» EXERCISE DATA:
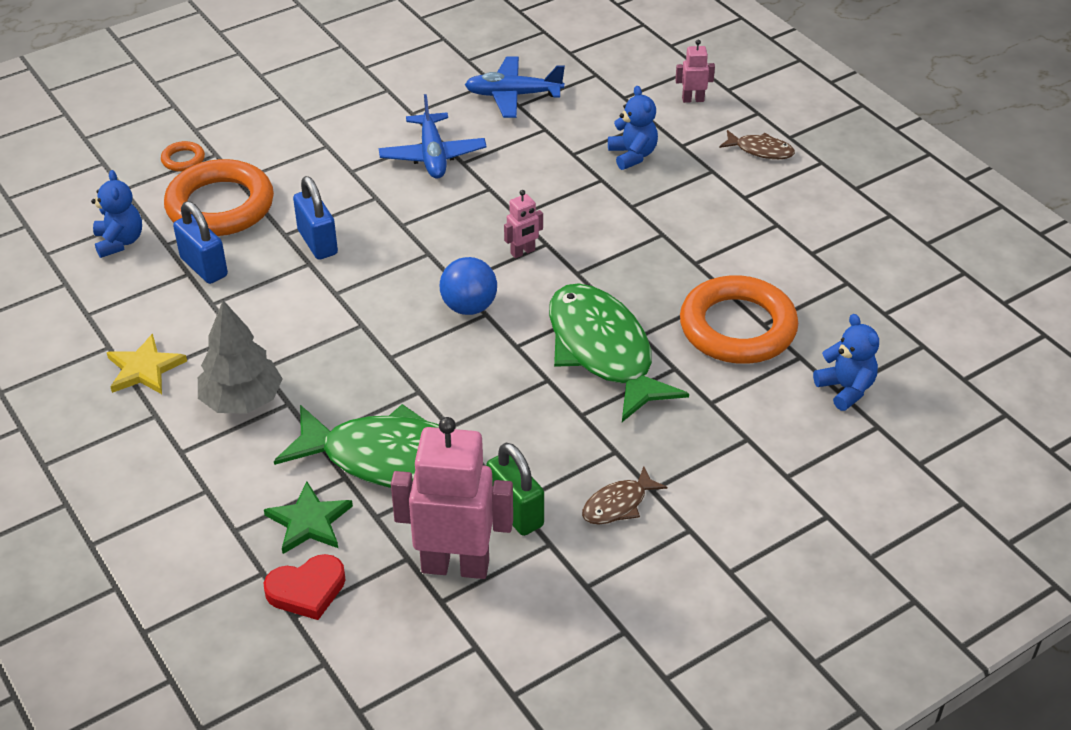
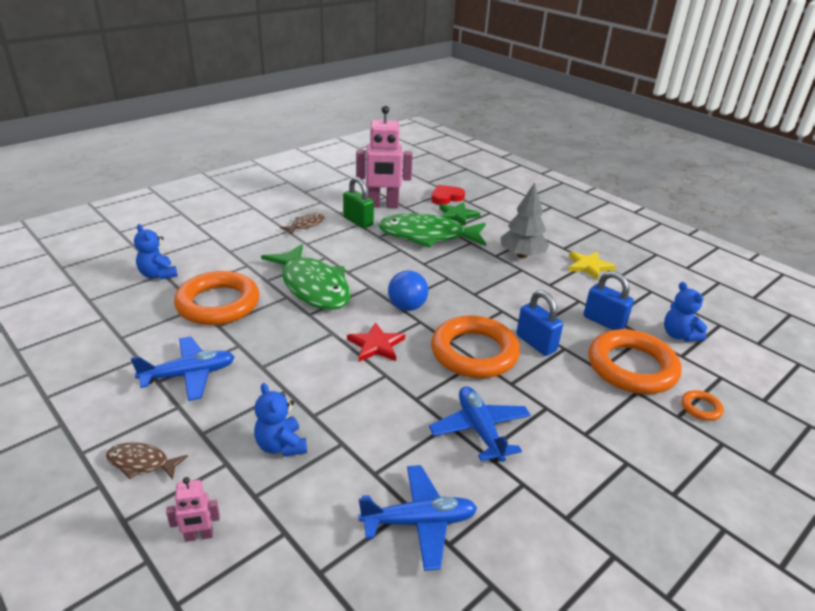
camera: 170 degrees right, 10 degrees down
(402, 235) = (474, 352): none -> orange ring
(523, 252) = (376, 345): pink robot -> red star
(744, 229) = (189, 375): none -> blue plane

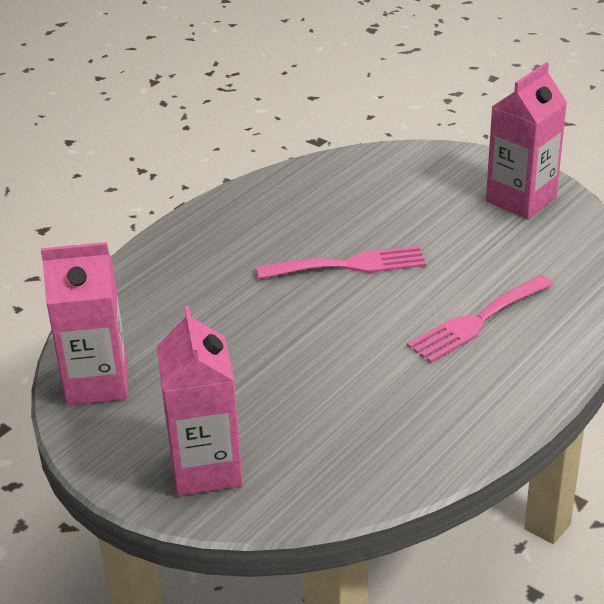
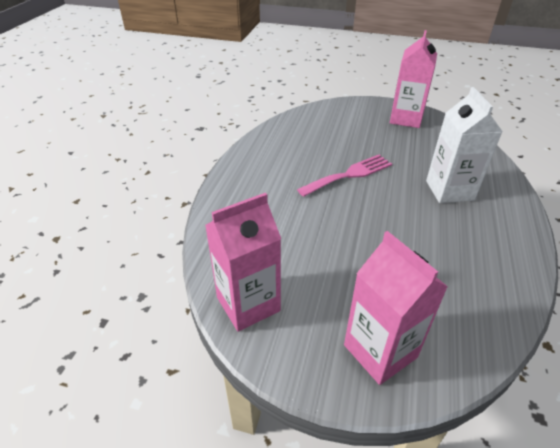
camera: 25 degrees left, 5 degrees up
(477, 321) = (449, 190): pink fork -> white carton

» WHAT NEEDS TO BE DONE: Every entry above is to be set down exactly; the pictures are to be left out.

» COMPLETED EXERCISE:
camera: 170 degrees right, 10 degrees down
(402, 235) = (474, 352): none -> orange ring
(523, 252) = (376, 345): pink robot -> red star
(744, 229) = (189, 375): none -> blue plane

camera: 25 degrees left, 5 degrees up
(477, 321) = (449, 190): pink fork -> white carton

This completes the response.